**Problem to work on**
Only the number is needed: the count of lines in the records with the word "plus".

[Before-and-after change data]

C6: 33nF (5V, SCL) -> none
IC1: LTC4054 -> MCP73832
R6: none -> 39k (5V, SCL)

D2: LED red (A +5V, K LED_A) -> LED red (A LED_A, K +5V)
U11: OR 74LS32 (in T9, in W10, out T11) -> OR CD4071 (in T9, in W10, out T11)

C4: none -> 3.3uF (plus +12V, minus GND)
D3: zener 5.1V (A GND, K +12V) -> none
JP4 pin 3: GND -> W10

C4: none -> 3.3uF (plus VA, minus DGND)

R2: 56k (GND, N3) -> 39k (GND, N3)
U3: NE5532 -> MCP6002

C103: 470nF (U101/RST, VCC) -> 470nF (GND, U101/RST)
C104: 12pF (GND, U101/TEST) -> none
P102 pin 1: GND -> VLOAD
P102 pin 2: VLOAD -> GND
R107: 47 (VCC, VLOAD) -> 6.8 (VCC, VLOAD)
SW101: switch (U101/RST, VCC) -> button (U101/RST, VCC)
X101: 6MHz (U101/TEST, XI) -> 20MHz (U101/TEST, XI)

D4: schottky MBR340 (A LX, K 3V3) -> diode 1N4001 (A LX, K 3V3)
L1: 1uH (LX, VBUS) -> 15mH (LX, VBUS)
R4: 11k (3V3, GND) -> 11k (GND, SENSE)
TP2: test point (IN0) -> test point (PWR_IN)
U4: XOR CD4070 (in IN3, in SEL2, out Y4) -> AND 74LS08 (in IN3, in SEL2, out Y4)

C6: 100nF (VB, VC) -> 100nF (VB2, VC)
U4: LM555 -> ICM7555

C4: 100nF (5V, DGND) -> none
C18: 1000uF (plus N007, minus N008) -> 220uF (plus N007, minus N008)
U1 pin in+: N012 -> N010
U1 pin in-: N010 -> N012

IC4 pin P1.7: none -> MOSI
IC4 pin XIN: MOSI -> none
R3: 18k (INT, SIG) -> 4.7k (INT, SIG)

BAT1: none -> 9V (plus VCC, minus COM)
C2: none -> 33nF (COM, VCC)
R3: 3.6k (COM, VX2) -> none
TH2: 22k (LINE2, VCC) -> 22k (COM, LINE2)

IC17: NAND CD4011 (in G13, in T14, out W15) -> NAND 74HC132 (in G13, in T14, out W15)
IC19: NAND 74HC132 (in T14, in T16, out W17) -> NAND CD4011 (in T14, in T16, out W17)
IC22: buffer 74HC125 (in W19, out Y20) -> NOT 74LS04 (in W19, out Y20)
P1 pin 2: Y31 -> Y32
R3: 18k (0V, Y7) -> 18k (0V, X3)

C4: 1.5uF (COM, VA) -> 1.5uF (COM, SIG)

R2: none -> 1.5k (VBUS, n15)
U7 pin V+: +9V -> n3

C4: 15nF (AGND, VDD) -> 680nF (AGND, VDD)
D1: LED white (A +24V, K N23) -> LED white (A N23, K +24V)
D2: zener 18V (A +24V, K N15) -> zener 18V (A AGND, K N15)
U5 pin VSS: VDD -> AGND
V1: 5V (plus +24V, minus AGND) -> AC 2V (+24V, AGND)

**Result**
5